(Counting task data)
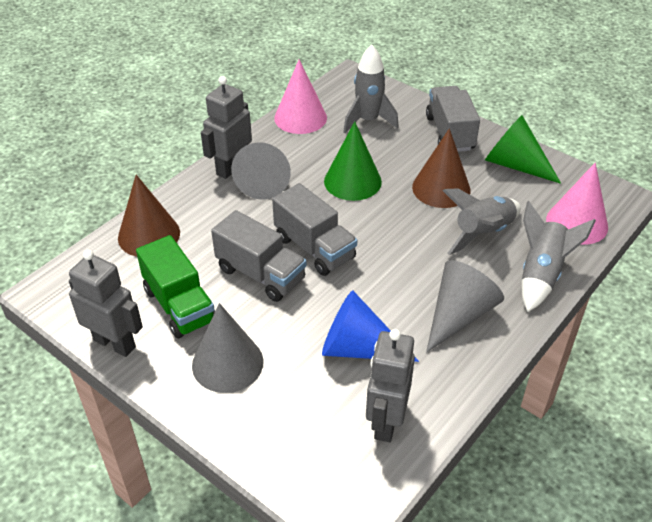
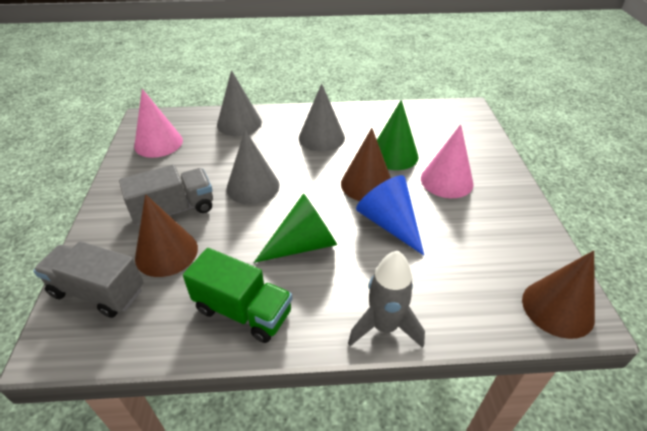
brown cone: 2 -> 3
grey robot: 3 -> 0
grey rocket: 3 -> 1
grey truck: 3 -> 2

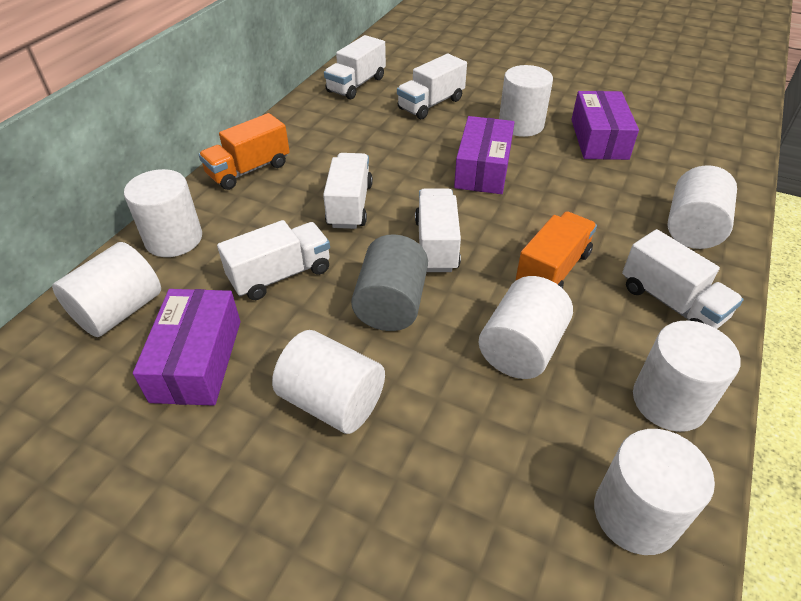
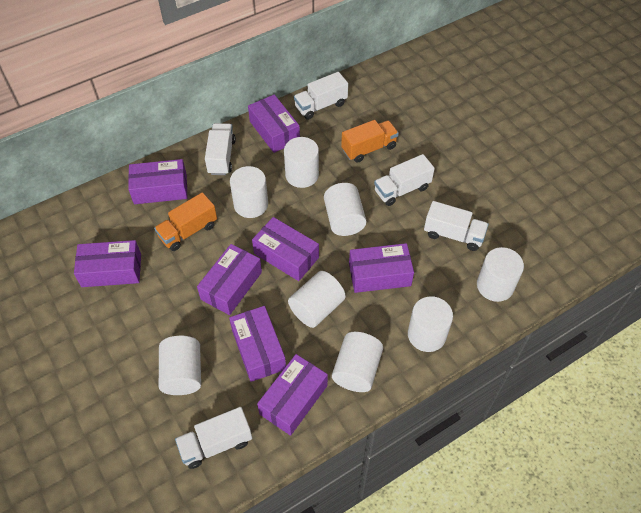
grey cylinder: 1 -> 0
purple box: 3 -> 8
white truck: 6 -> 5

→ Aim of the exercise:
A word-for-word copy of the records is needed, one that contains no pictures.

→ Task output:
brown cone: 2 -> 3
grey robot: 3 -> 0
grey rocket: 3 -> 1
grey truck: 3 -> 2

grey cylinder: 1 -> 0
purple box: 3 -> 8
white truck: 6 -> 5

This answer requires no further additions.